▶ **YOUR OBJECTIVE**: Pictures are to be omitted. Output only the lines from the one containing "white brick B5:C5" through the end of the data, word for word.
*** TASK DATA ***
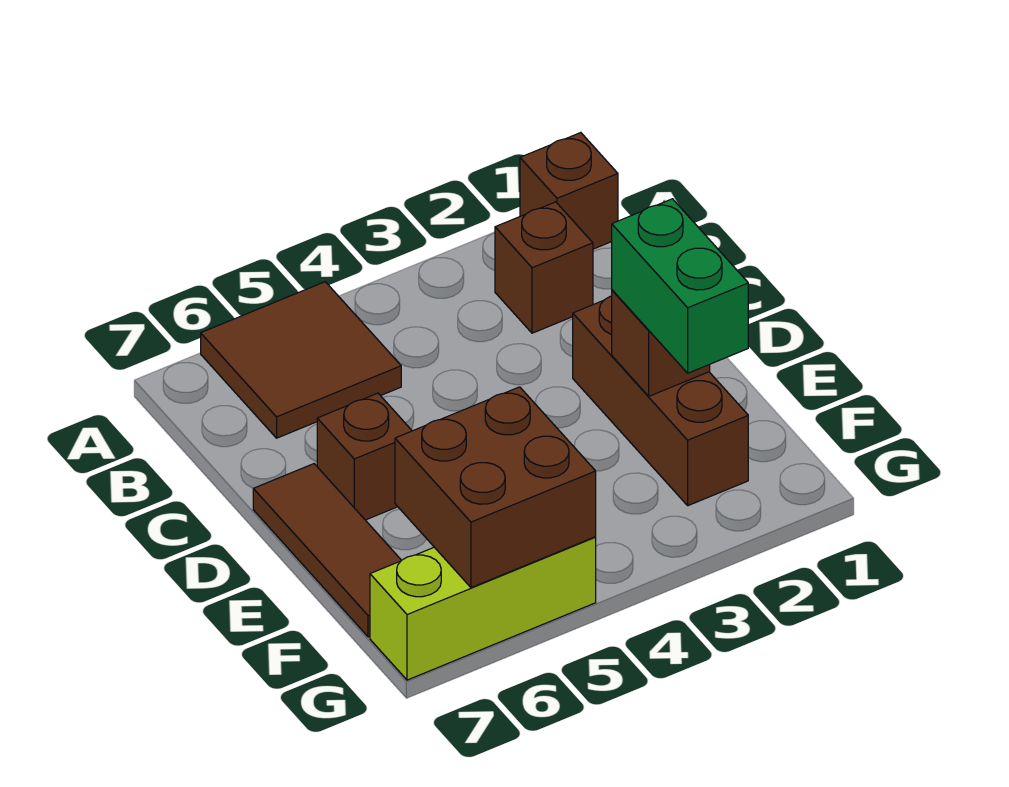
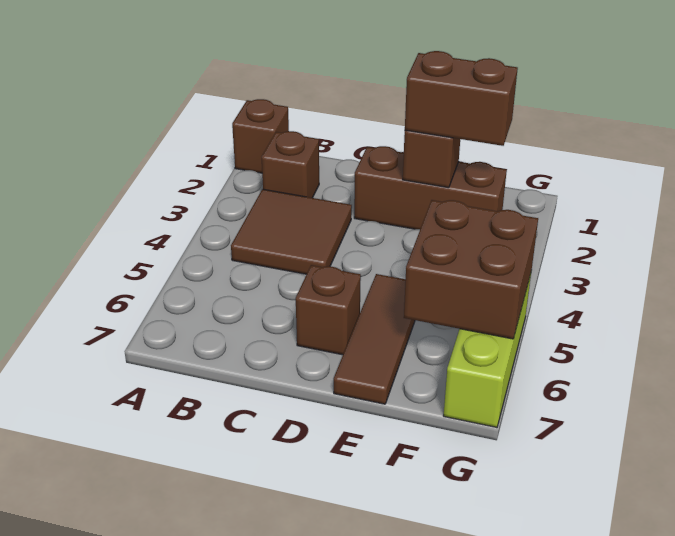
brown tile A5:B6 level 1 -> brown tile B3:C4 level 1
brown tile D7:F7 level 1 -> brown tile E5:E7 level 1
green brick E2:F2 level 3 -> brown brick E2:F2 level 3

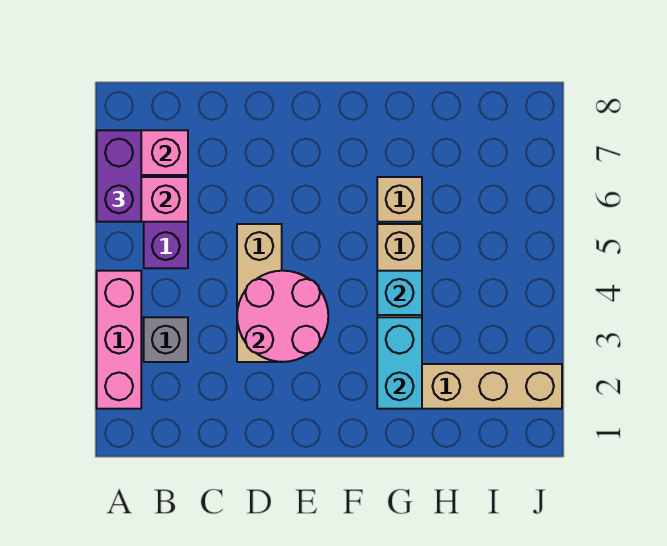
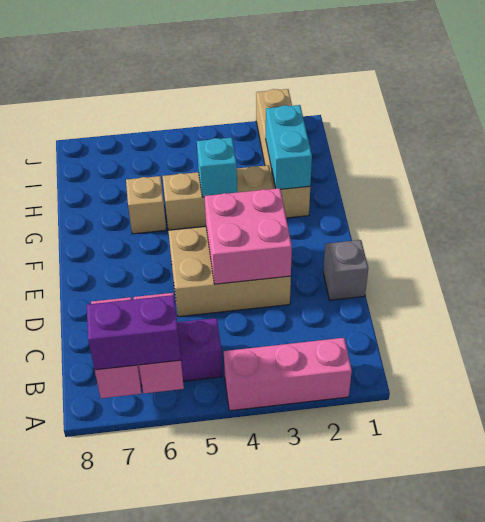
grey brick B3 level 1 -> grey brick D1 level 1
tan brick D3:D5 level 1 -> tan brick D3:E5 level 1
pink round brick D3:E4 level 2 -> pink brick D3:E4 level 2
cyan brick G2:G3 level 2 -> cyan brick G2:H2 level 2

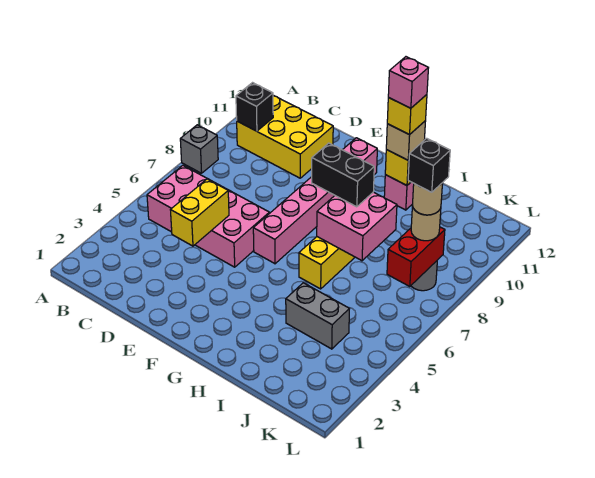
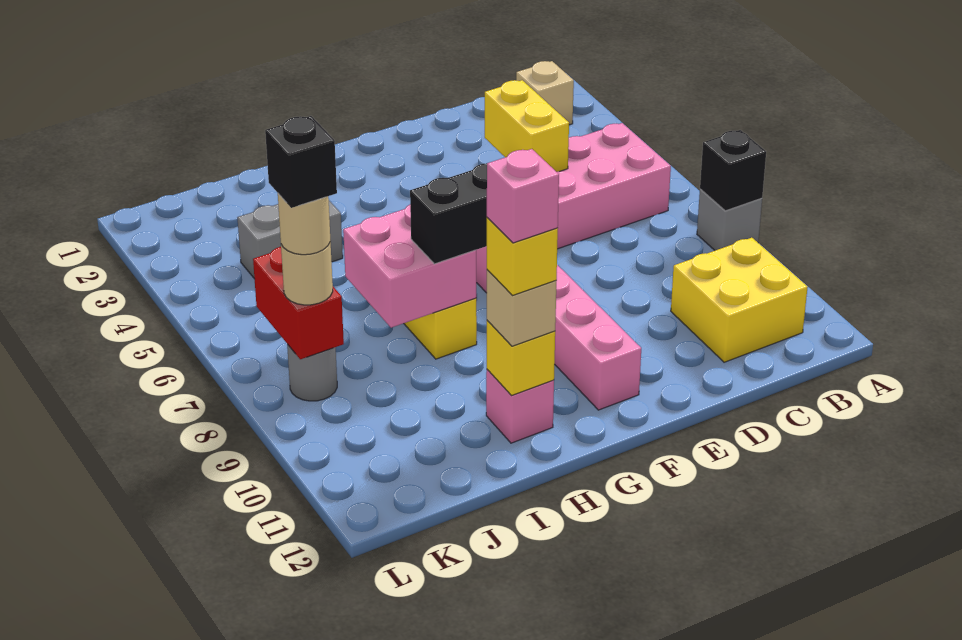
none -> tan brick B2 level 1
yellow brick B10:D11 level 1 -> yellow brick B10:C11 level 1
black brick B10 level 2 -> black brick A8 level 2

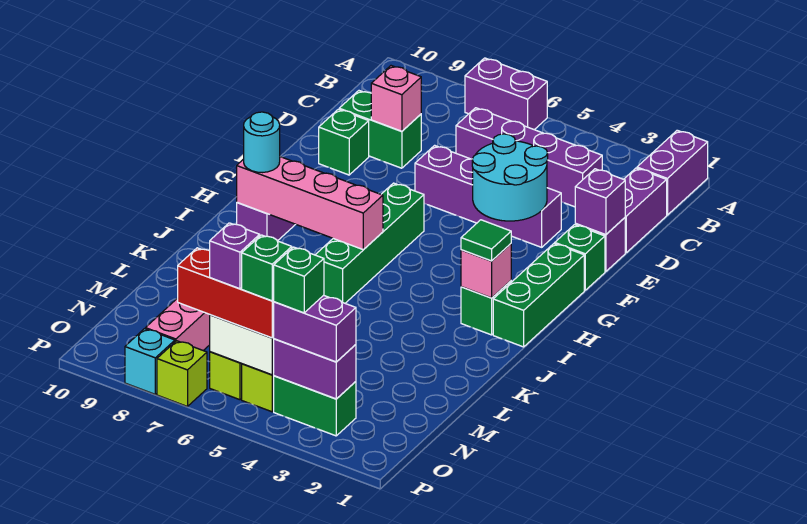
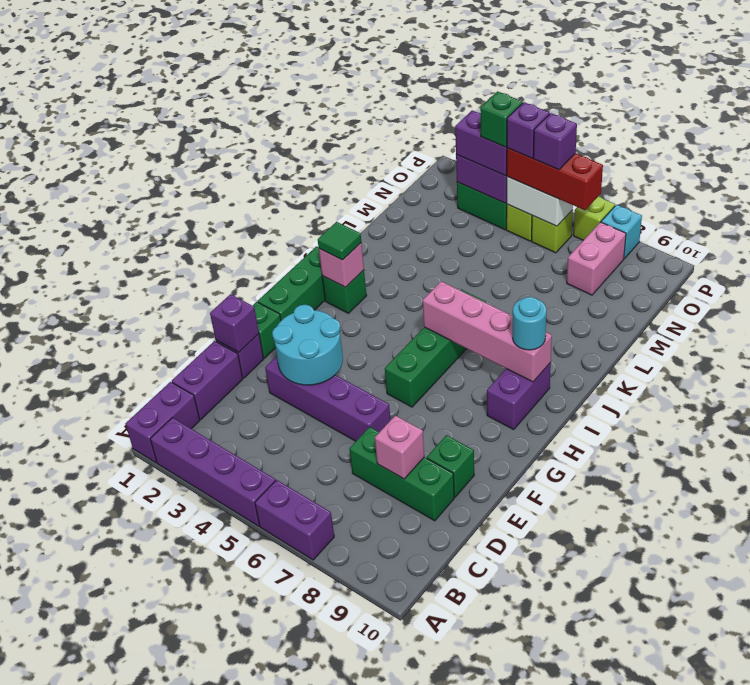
purple brick C3:C6 level 1 -> purple brick A2:A5 level 1
green brick D8:D9 level 1 -> green brick D7:D9 level 1
green brick O5 level 4 -> purple brick O5 level 4

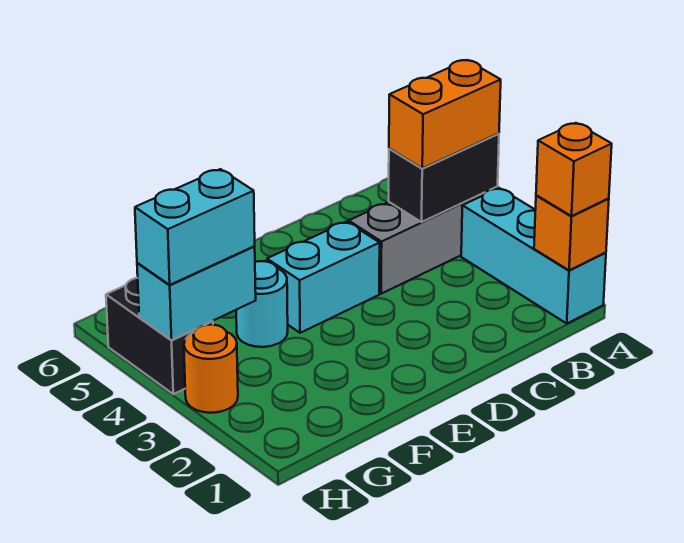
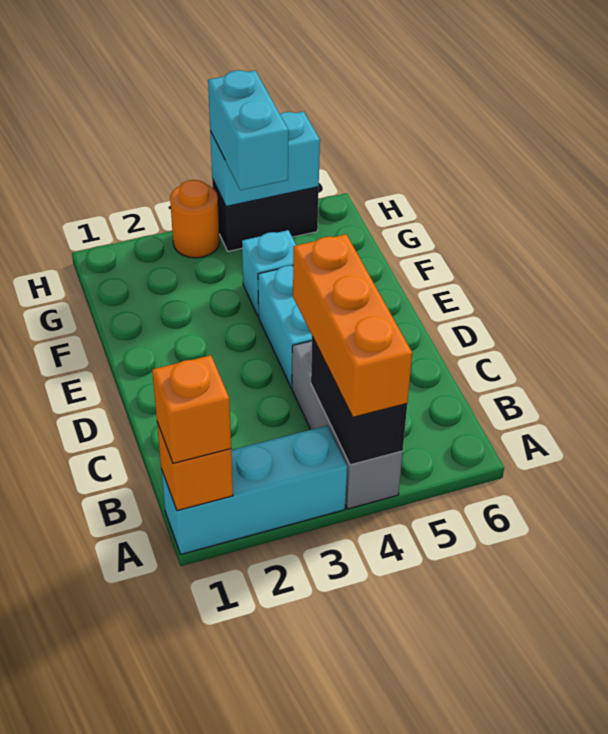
orange brick A4:B4 level 3 -> orange brick A4:C4 level 3
cyan round brick F4 level 1 -> cyan brick F4 level 1
cyan brick G4:H4 level 2 -> cyan brick H4:H5 level 2

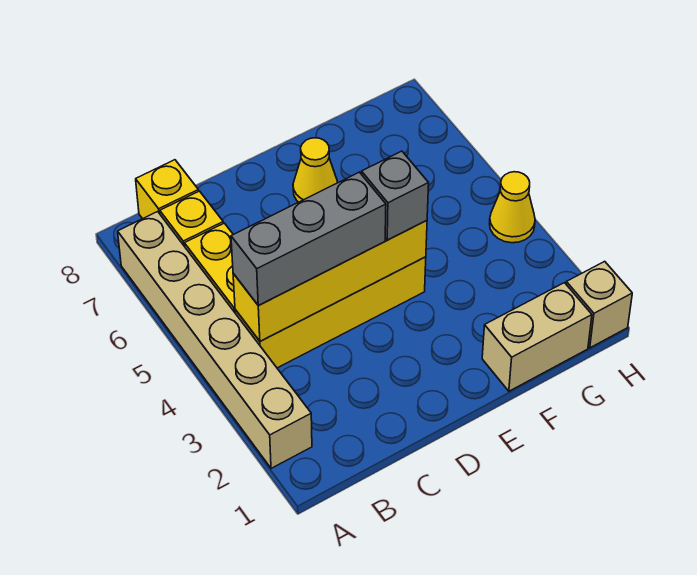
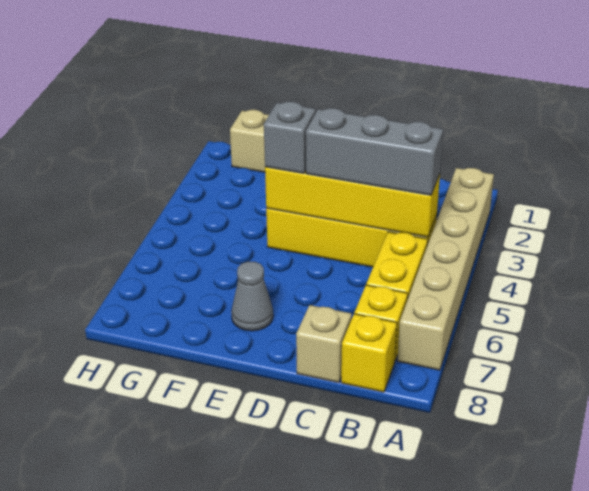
yellow cone E7 level 1 -> grey cone E7 level 1
tan brick H1 level 1 -> tan brick C8 level 1
yellow cone H4 level 1 -> none

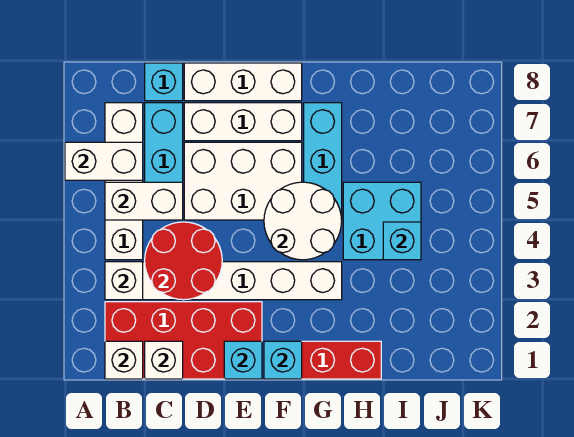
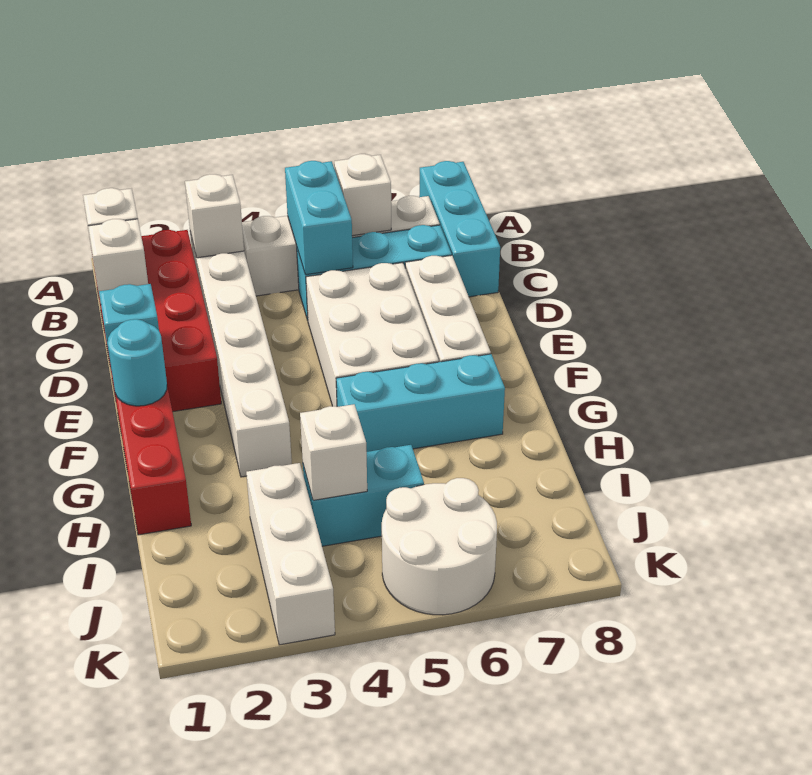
white brick A6:B6 level 2 -> white brick B6 level 2
white brick B5:C5 level 2 -> cyan brick B5:C5 level 2
red round brick C3:D4 level 2 -> none
cyan brick C8 level 1 -> cyan brick A8:C8 level 1
white brick D8:F8 level 1 -> white brick I3:K3 level 1
cyan brick F1 level 2 -> cyan round brick F1 level 2
white round brick F4:G5 level 2 -> white round brick J5:K6 level 1
cyan brick H4:I5 level 1 -> cyan brick I4:I5 level 1
cyan brick I4 level 2 -> white brick I4 level 2

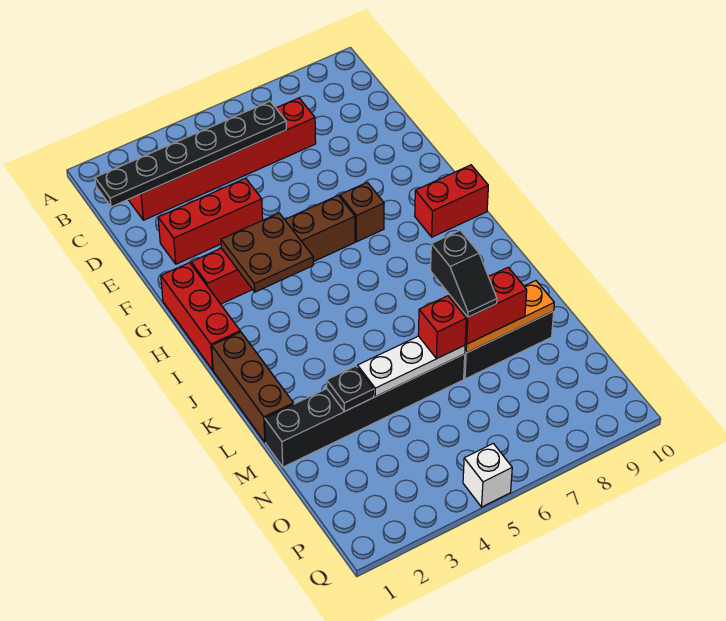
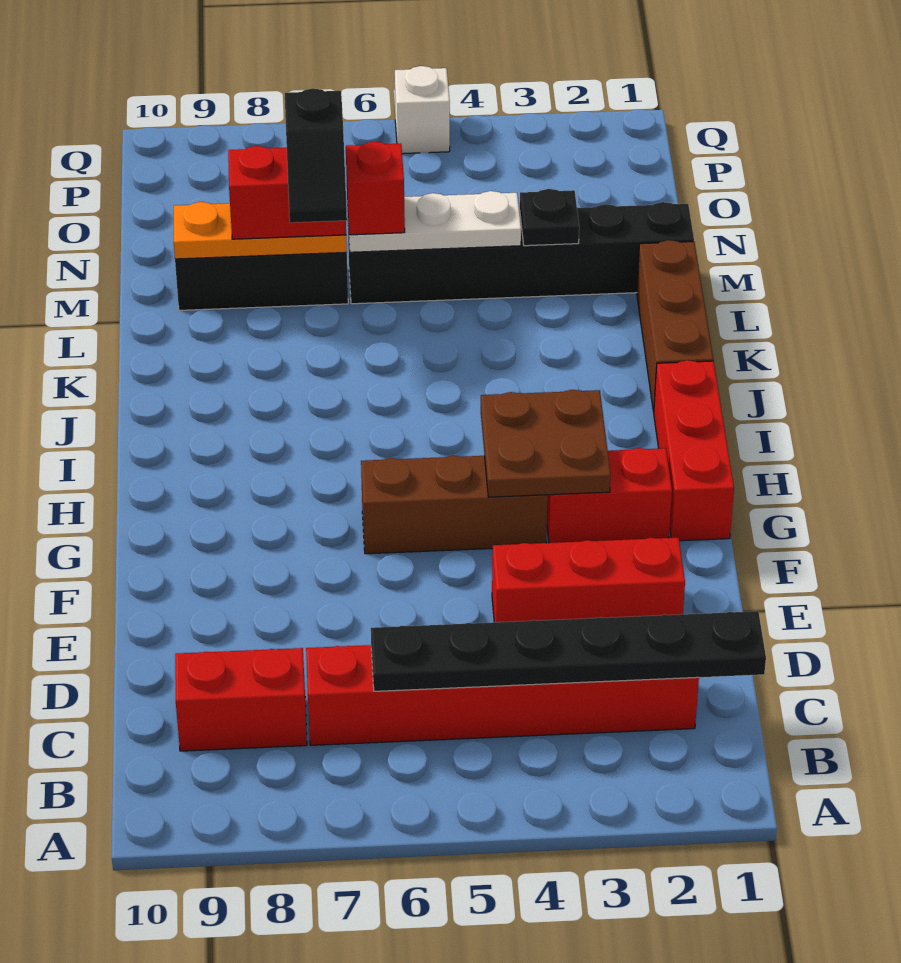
brown brick G7 level 1 -> none
red brick H9:H10 level 1 -> red brick C8:C9 level 1
black slope L7:M7 level 4 top L -> black slope L7:M7 level 4 top M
*** End of TASK DATA ***
▶ **COMPLETED EXERCISE**:
white brick B5:C5 level 2 -> cyan brick B5:C5 level 2
red round brick C3:D4 level 2 -> none
cyan brick C8 level 1 -> cyan brick A8:C8 level 1
white brick D8:F8 level 1 -> white brick I3:K3 level 1
cyan brick F1 level 2 -> cyan round brick F1 level 2
white round brick F4:G5 level 2 -> white round brick J5:K6 level 1
cyan brick H4:I5 level 1 -> cyan brick I4:I5 level 1
cyan brick I4 level 2 -> white brick I4 level 2

brown brick G7 level 1 -> none
red brick H9:H10 level 1 -> red brick C8:C9 level 1
black slope L7:M7 level 4 top L -> black slope L7:M7 level 4 top M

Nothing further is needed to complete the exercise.